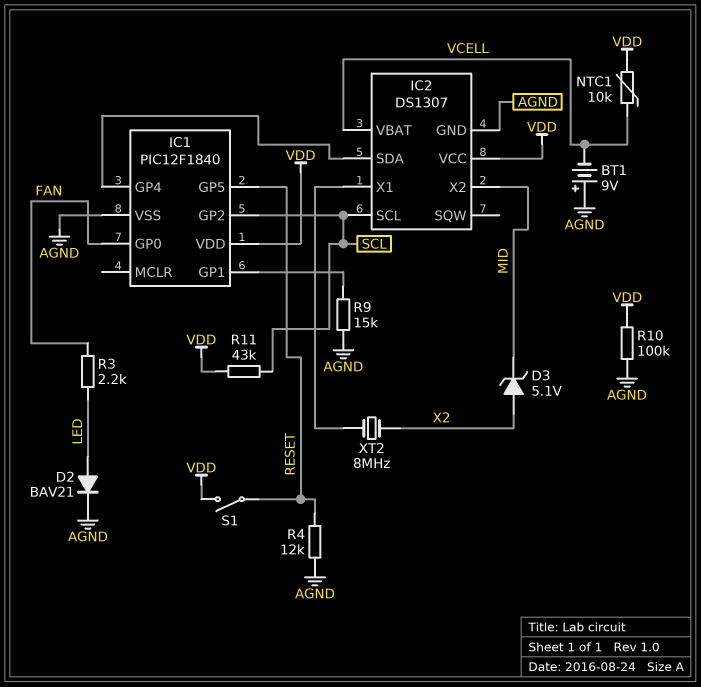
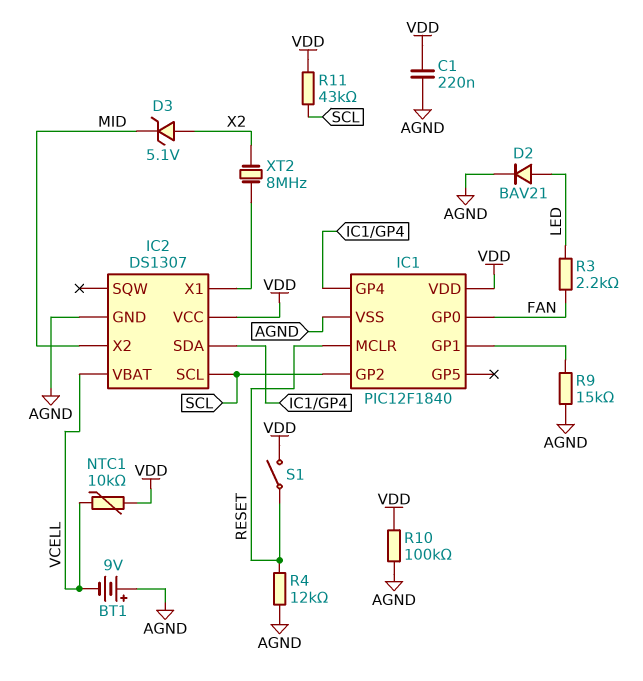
C1: none -> 220nF (AGND, VDD)
IC1 pin GP5: RESET -> none
IC1 pin MCLR: none -> RESET

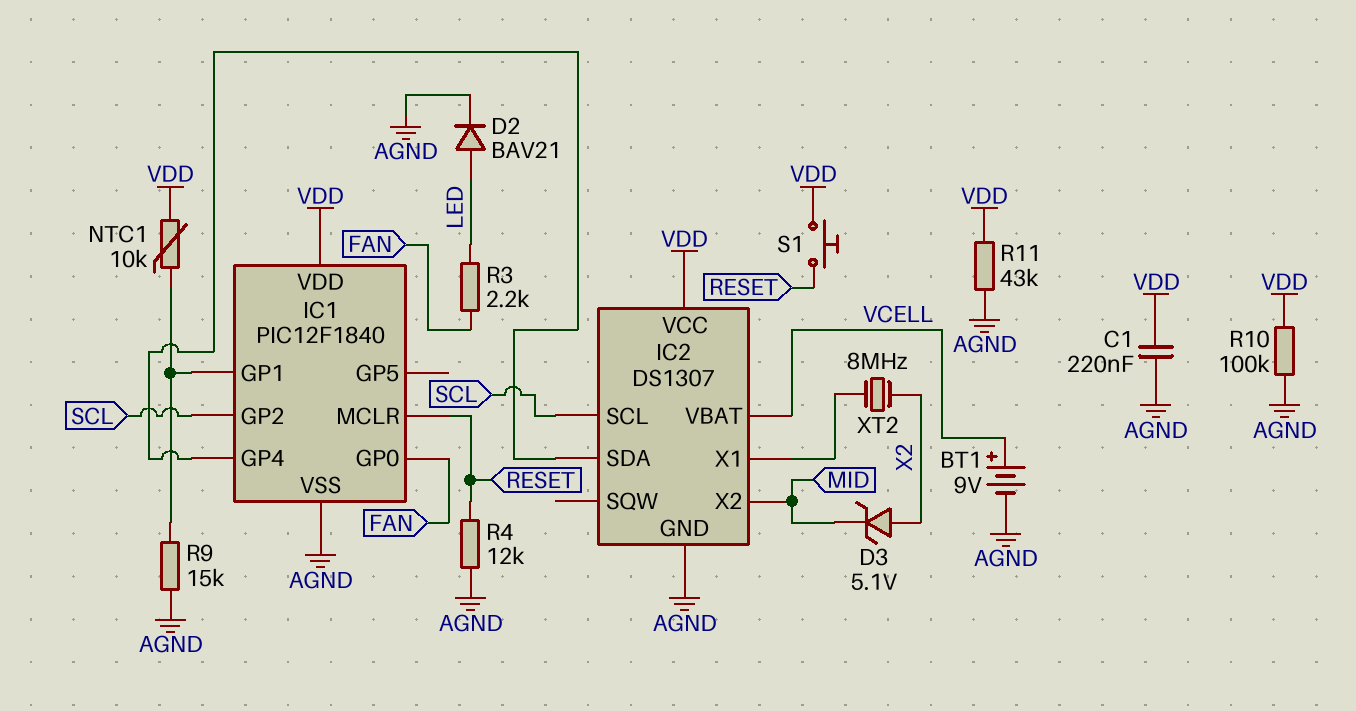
BT1: 9V (plus AGND, minus VCELL) -> 9V (plus VCELL, minus AGND)
NTC1: 10k (VCELL, VDD) -> 10k (IC1/GP1, VDD)
R11: 43k (SCL, VDD) -> 43k (AGND, VDD)
S1: switch (RESET, VDD) -> button (RESET, VDD)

————————

Write out every line of the data that holds the word "none".

• Answer to the exercise:
C1: none -> 220nF (AGND, VDD)
IC1 pin GP5: RESET -> none
IC1 pin MCLR: none -> RESET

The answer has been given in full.